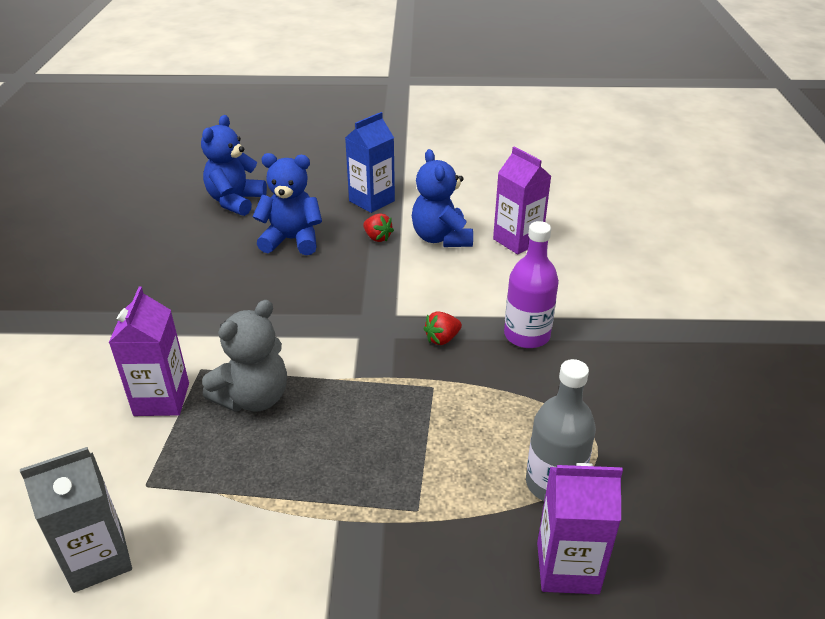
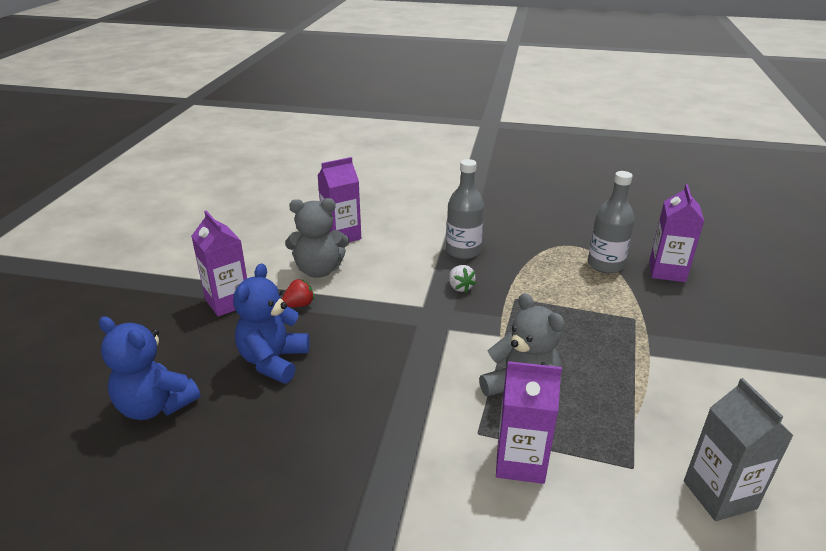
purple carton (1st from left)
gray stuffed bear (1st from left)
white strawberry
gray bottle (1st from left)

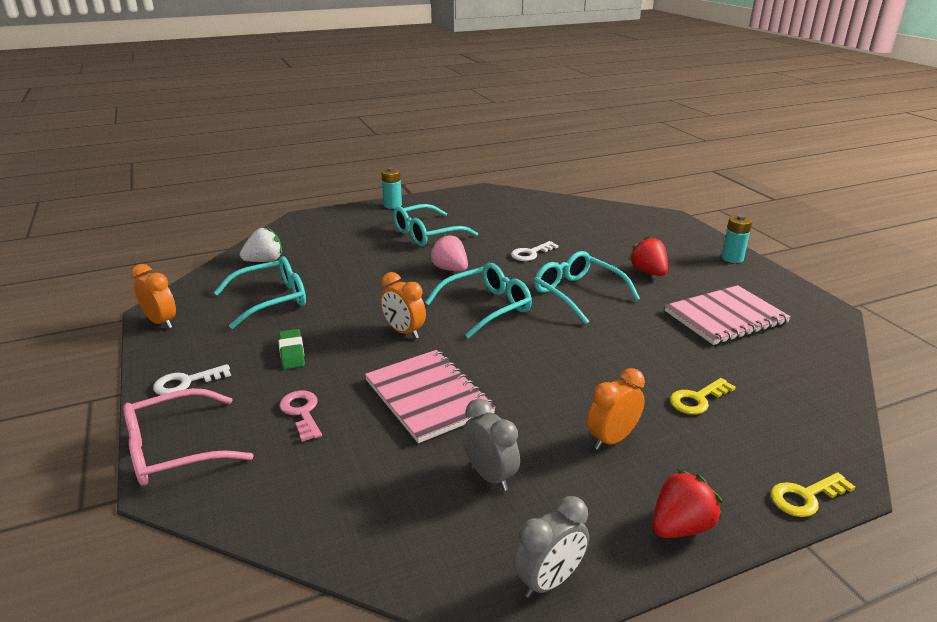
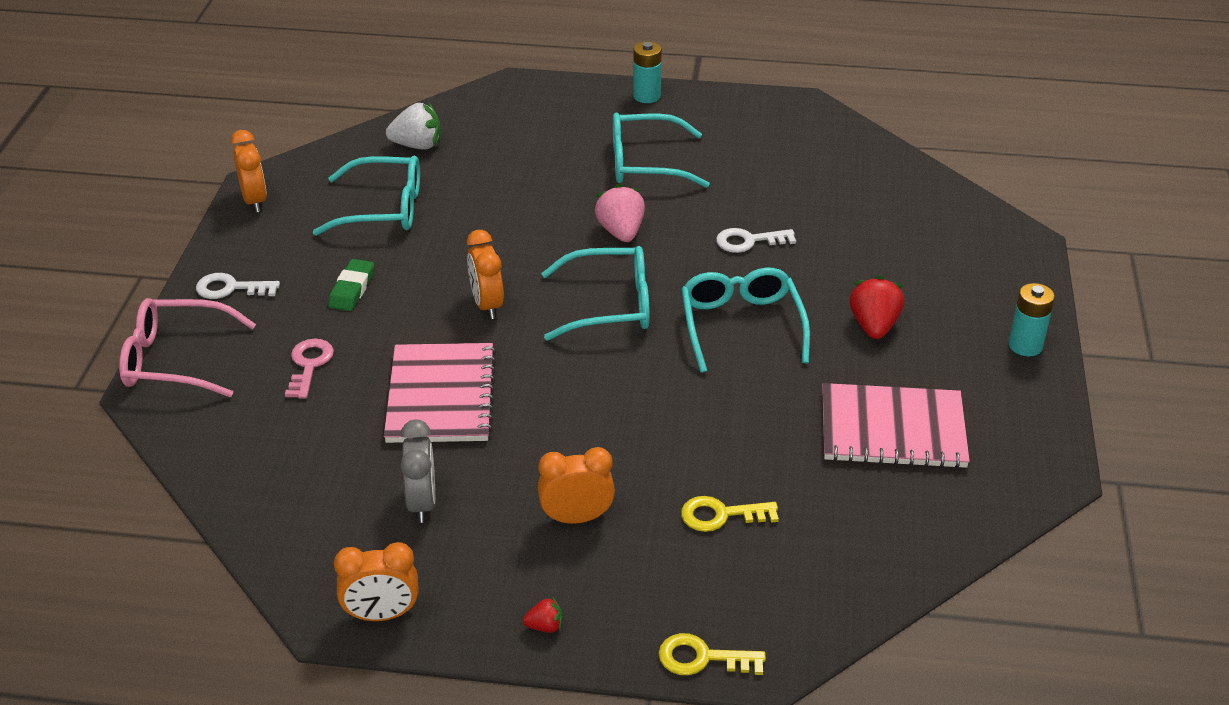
orange-coloured clock (2nd from left)
scarlet strawberry (1st from left)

++++++++

> **Work required**: The records above must be copied exactly, with no pictures carried over.

> **Exercise response**:
purple carton (1st from left)
gray stuffed bear (1st from left)
white strawberry
gray bottle (1st from left)

orange-coloured clock (2nd from left)
scarlet strawberry (1st from left)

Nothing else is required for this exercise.